### Exercise input:
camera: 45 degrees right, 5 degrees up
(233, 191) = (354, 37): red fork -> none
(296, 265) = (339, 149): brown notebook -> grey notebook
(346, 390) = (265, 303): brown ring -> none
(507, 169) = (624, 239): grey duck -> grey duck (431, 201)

==

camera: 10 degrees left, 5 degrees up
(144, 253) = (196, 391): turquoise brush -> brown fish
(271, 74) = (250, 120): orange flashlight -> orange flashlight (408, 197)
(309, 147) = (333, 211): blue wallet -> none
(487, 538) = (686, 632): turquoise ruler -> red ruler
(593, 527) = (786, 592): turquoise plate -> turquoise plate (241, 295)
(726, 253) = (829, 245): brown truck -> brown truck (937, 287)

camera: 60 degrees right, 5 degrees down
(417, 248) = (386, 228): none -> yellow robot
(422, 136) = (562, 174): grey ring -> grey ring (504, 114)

--

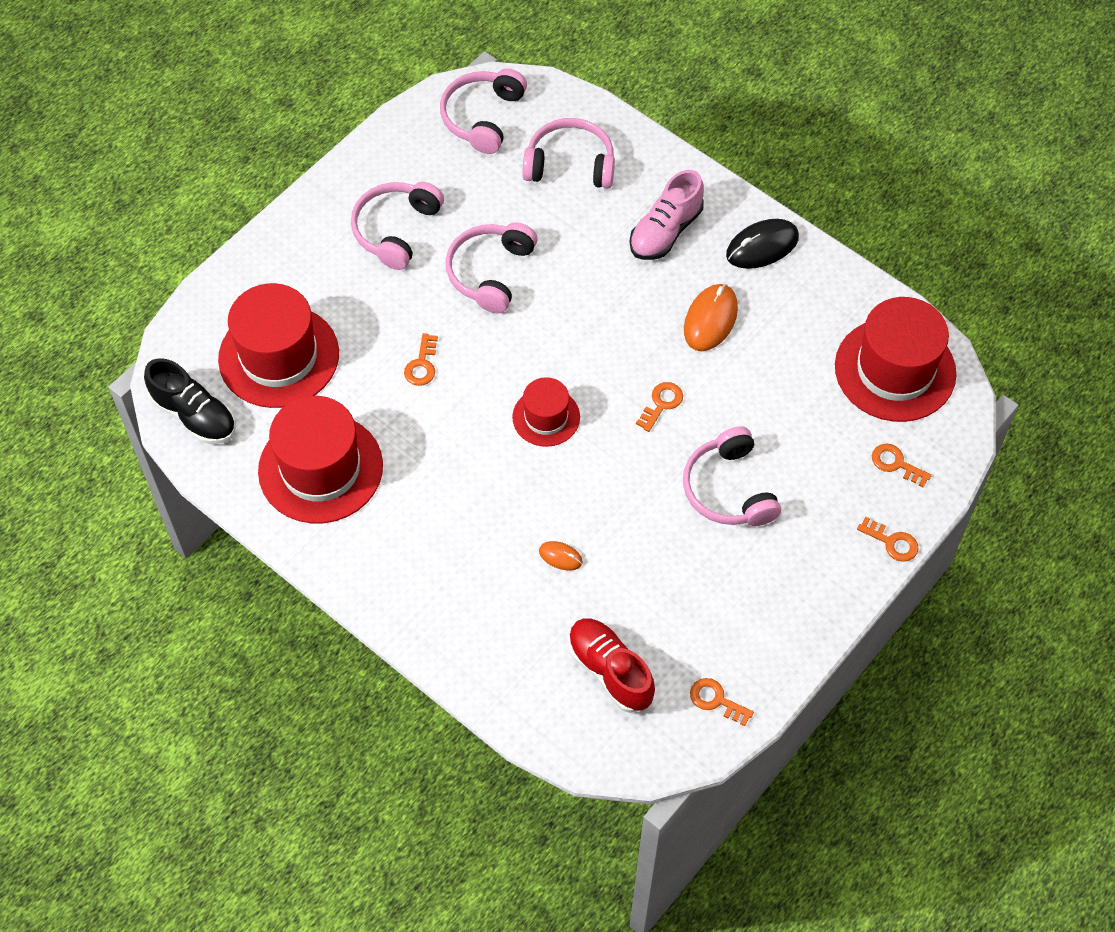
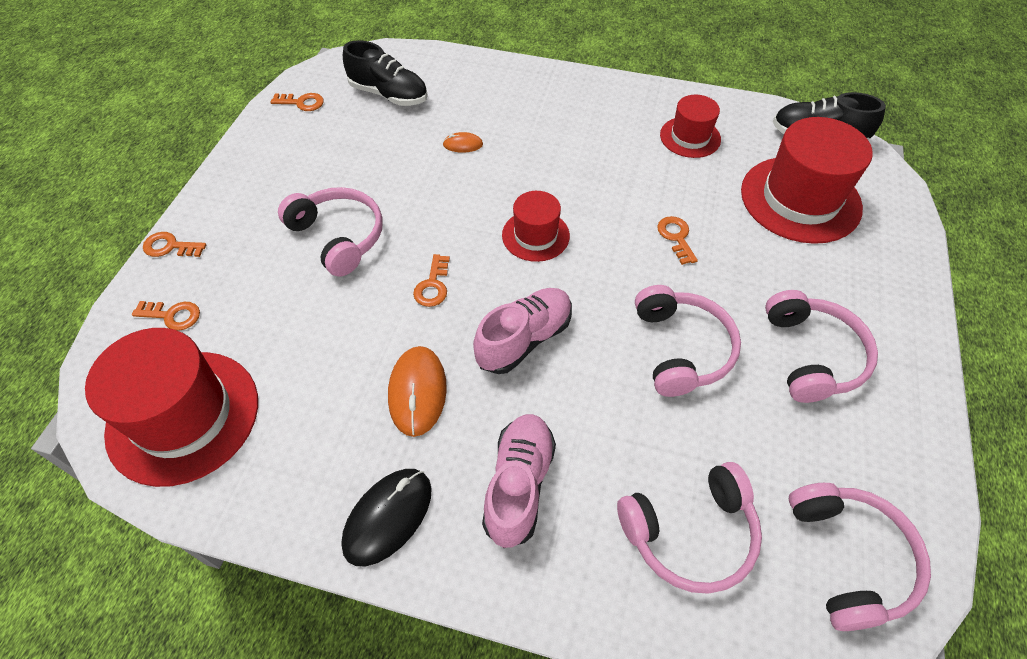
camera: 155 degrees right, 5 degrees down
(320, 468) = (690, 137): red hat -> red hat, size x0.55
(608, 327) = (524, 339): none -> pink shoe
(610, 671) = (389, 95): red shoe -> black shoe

### Task prompt:
Using the data above, reproduce exactly the lines from the line that contains "camera: 45 degrees right, 5 degrees up" through the line that contains "(507, 169) = (624, 239): grey", including both.

### Output for this task:
camera: 45 degrees right, 5 degrees up
(233, 191) = (354, 37): red fork -> none
(296, 265) = (339, 149): brown notebook -> grey notebook
(346, 390) = (265, 303): brown ring -> none
(507, 169) = (624, 239): grey duck -> grey duck (431, 201)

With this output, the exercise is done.